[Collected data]
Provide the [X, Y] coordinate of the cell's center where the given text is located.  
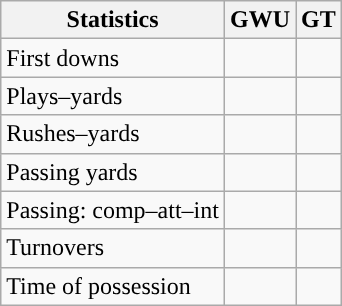
Plays–yards [113, 96]
GWU [260, 20]
Turnovers [113, 248]
Rushes–yards [113, 134]
Statistics [113, 20]
Time of possession [113, 286]
GT [319, 20]
Passing: comp–att–int [113, 210]
First downs [113, 58]
Passing yards [113, 172]
Pinpoint the cell where the given text exists, returning its [x, y] midpoint coordinate. 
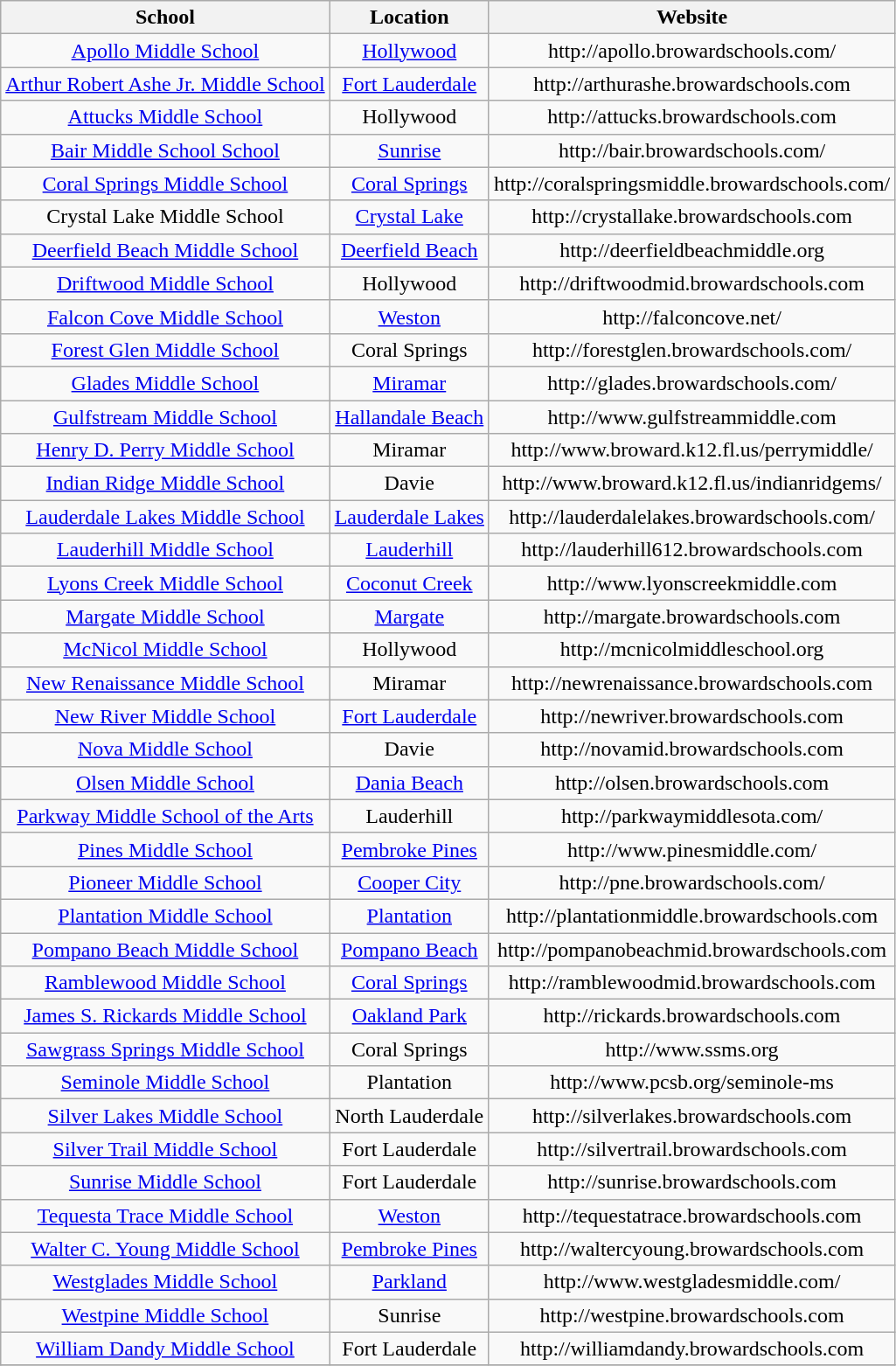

- _Exercise details_
Rewrite all the rows above, swapping "coordinate" for "point" everywhere it appears and changing nothing else. Leave out the pictures.

- _Written solution_
Provide the [X, Y] point of the cell's center where the given text is located.  
Plays–yards [113, 96]
GWU [260, 20]
Turnovers [113, 248]
Rushes–yards [113, 134]
Statistics [113, 20]
Time of possession [113, 286]
GT [319, 20]
Passing: comp–att–int [113, 210]
First downs [113, 58]
Passing yards [113, 172]
Pinpoint the cell where the given text exists, returning its [x, y] midpoint point. 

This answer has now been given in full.